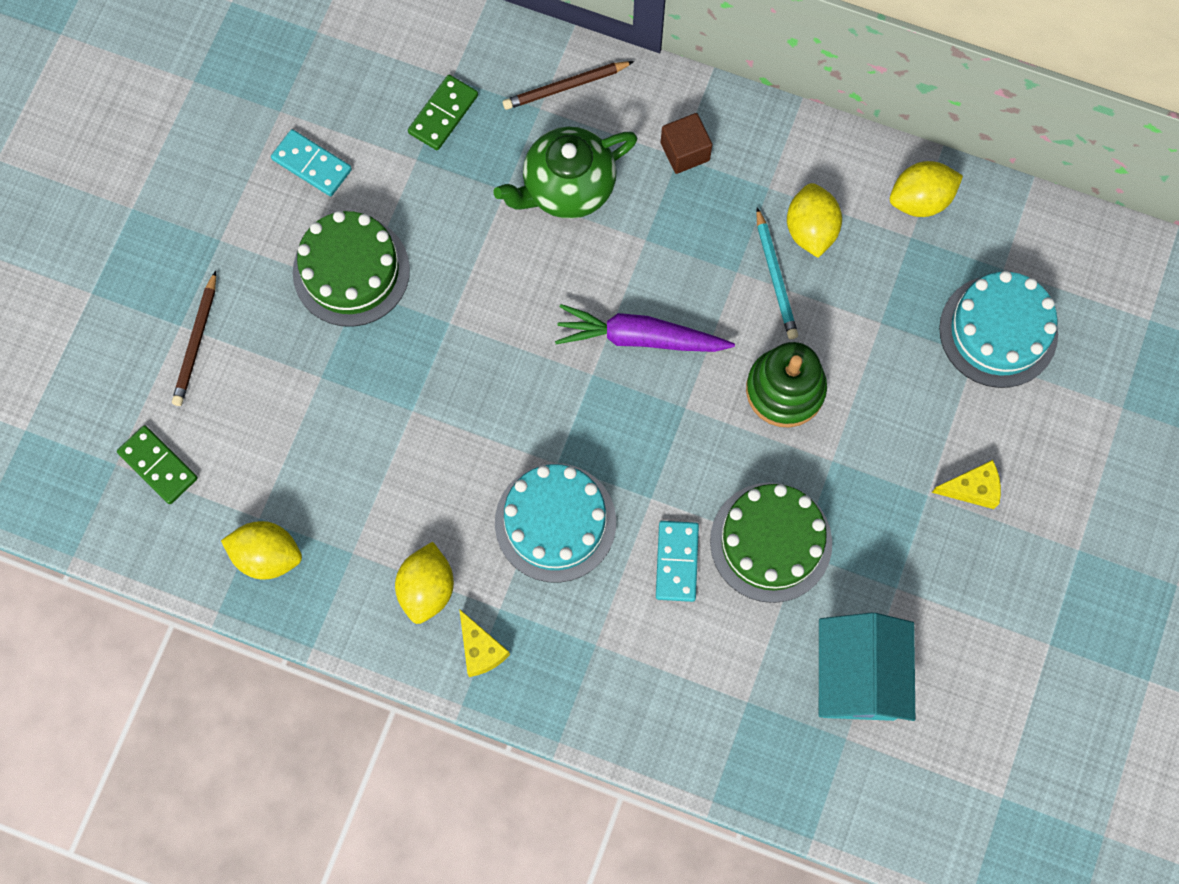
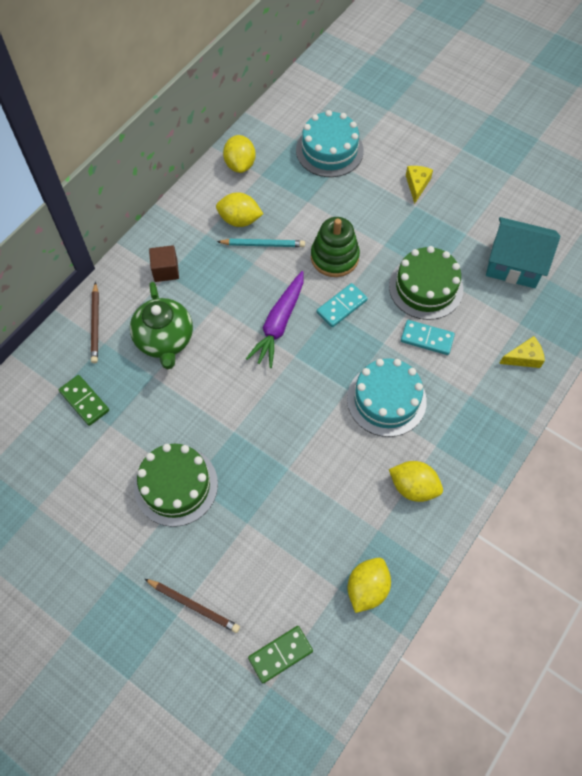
camera: 75 degrees left, 10 degrees down
(312, 165) = (87, 494): turquoise domino -> turquoise domino (342, 306)
(480, 649) = (460, 463): yellow cheese -> yellow cheese (524, 358)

=====

What needs to be done
When the listing is transcribed, every line must match the original exactly, and the pictures must be left out.

Task response
camera: 75 degrees left, 10 degrees down
(312, 165) = (87, 494): turquoise domino -> turquoise domino (342, 306)
(480, 649) = (460, 463): yellow cheese -> yellow cheese (524, 358)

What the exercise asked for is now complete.